INSTRUCTIONS FOR THE TASK: Your answer is a copy of every line in the records where "padlock" appears.

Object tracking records
• • • • • • •

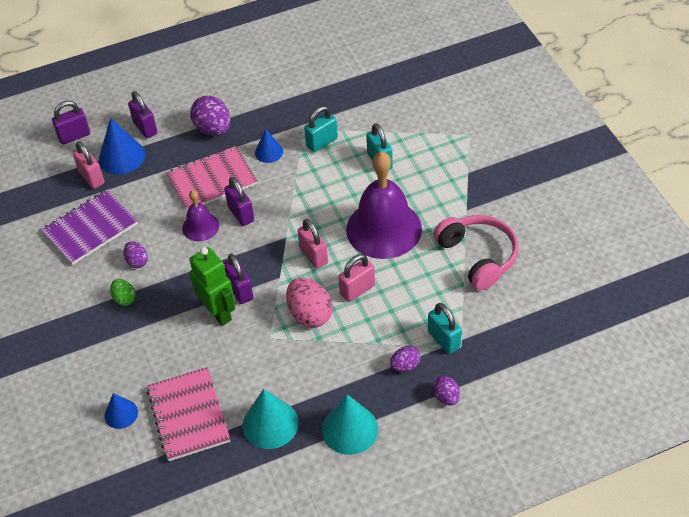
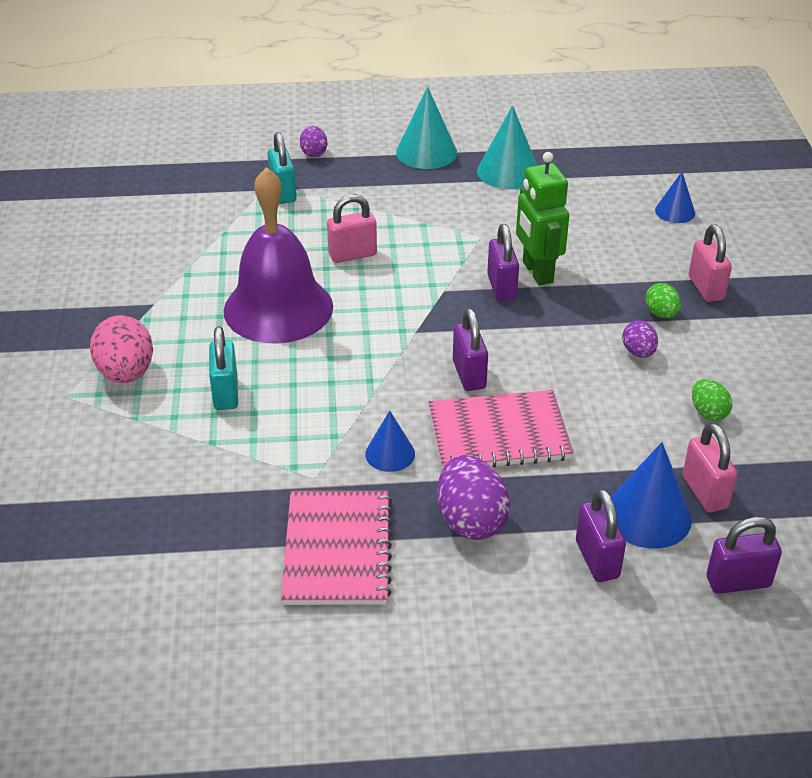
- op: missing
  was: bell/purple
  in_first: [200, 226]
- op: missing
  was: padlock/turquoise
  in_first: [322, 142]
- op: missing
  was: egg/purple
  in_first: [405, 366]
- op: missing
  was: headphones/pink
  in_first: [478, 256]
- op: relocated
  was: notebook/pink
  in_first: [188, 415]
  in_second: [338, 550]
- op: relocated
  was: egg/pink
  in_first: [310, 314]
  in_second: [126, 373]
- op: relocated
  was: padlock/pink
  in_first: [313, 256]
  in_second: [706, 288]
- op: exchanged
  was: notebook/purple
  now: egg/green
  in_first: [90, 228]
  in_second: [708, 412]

• • • • • • •

WRITTEN ANSWER:
  was: padlock/turquoise
  was: padlock/pink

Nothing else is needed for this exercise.